→ **MATERIAL FOR THIS TASK**
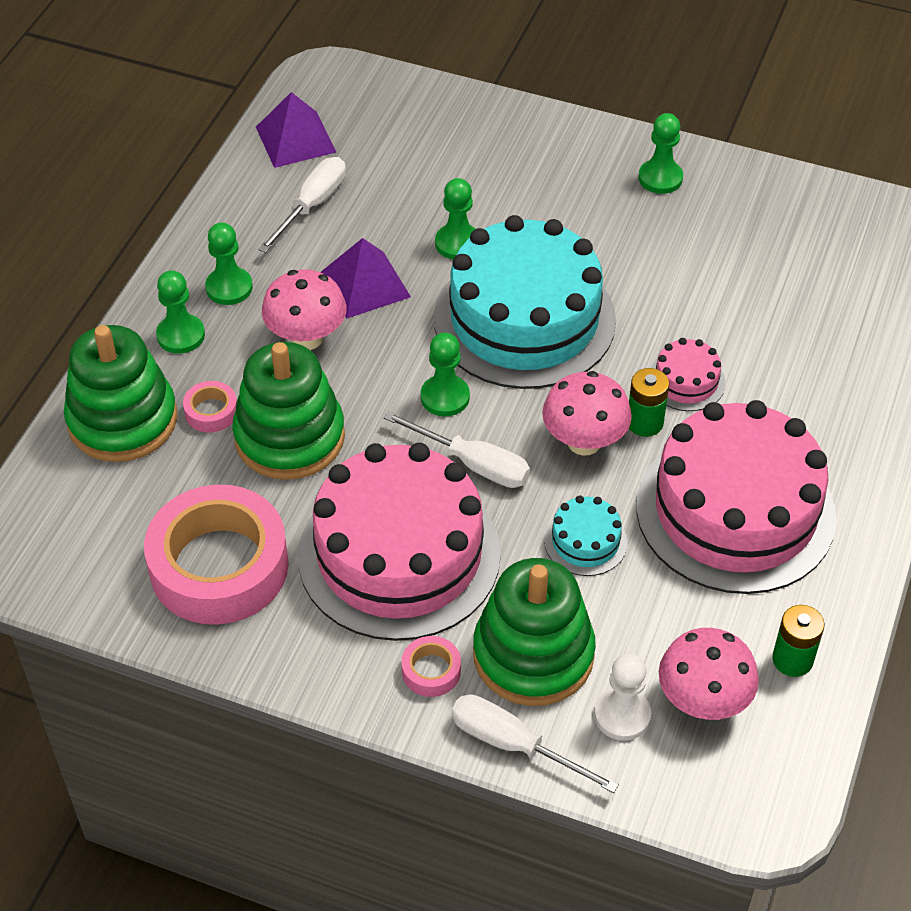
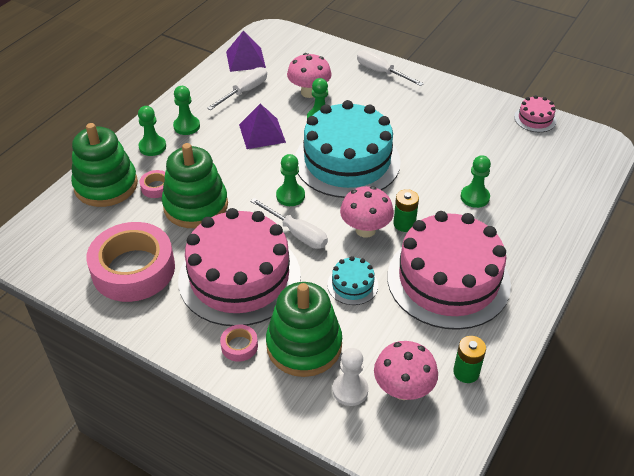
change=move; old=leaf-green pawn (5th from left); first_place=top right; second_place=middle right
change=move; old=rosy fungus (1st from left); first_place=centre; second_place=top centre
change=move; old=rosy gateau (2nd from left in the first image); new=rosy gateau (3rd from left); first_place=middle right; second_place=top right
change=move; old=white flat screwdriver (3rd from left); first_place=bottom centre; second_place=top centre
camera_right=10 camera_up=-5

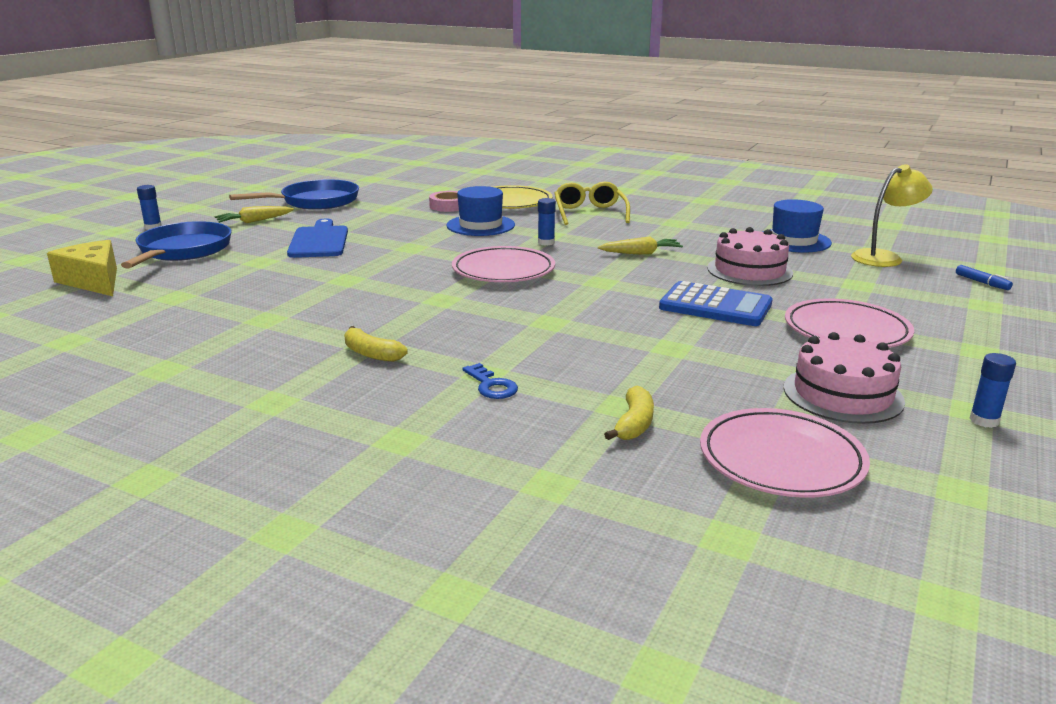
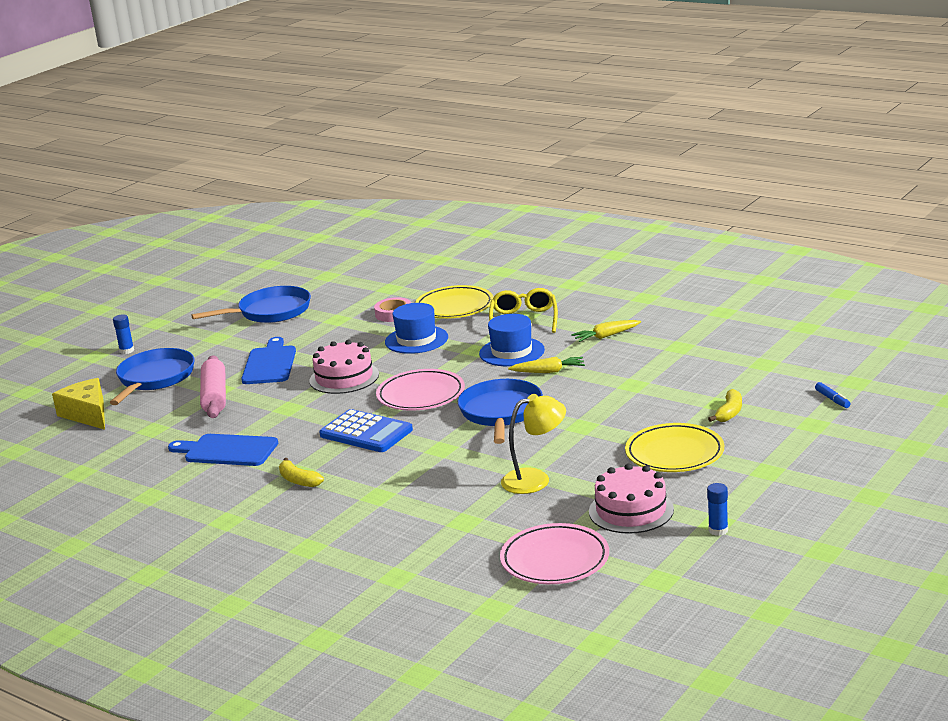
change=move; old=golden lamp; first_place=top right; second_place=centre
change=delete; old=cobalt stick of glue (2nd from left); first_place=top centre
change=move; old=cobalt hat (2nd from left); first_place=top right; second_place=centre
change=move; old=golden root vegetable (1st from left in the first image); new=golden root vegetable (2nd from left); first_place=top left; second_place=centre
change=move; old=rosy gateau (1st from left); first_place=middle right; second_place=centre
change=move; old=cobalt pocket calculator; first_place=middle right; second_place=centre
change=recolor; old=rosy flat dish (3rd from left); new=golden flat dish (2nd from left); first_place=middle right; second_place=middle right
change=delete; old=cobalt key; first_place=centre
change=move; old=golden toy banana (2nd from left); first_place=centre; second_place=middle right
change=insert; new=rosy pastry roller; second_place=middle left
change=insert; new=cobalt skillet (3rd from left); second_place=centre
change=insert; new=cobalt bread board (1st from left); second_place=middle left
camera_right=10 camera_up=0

→ **EXERCISE DIRECTIONS**
Take the data above and set it down exactly, images excluded.

→ **RESULT**
change=move; old=leaf-green pawn (5th from left); first_place=top right; second_place=middle right
change=move; old=rosy fungus (1st from left); first_place=centre; second_place=top centre
change=move; old=rosy gateau (2nd from left in the first image); new=rosy gateau (3rd from left); first_place=middle right; second_place=top right
change=move; old=white flat screwdriver (3rd from left); first_place=bottom centre; second_place=top centre
camera_right=10 camera_up=-5

change=move; old=golden lamp; first_place=top right; second_place=centre
change=delete; old=cobalt stick of glue (2nd from left); first_place=top centre
change=move; old=cobalt hat (2nd from left); first_place=top right; second_place=centre
change=move; old=golden root vegetable (1st from left in the first image); new=golden root vegetable (2nd from left); first_place=top left; second_place=centre
change=move; old=rosy gateau (1st from left); first_place=middle right; second_place=centre
change=move; old=cobalt pocket calculator; first_place=middle right; second_place=centre
change=recolor; old=rosy flat dish (3rd from left); new=golden flat dish (2nd from left); first_place=middle right; second_place=middle right
change=delete; old=cobalt key; first_place=centre
change=move; old=golden toy banana (2nd from left); first_place=centre; second_place=middle right
change=insert; new=rosy pastry roller; second_place=middle left
change=insert; new=cobalt skillet (3rd from left); second_place=centre
change=insert; new=cobalt bread board (1st from left); second_place=middle left
camera_right=10 camera_up=0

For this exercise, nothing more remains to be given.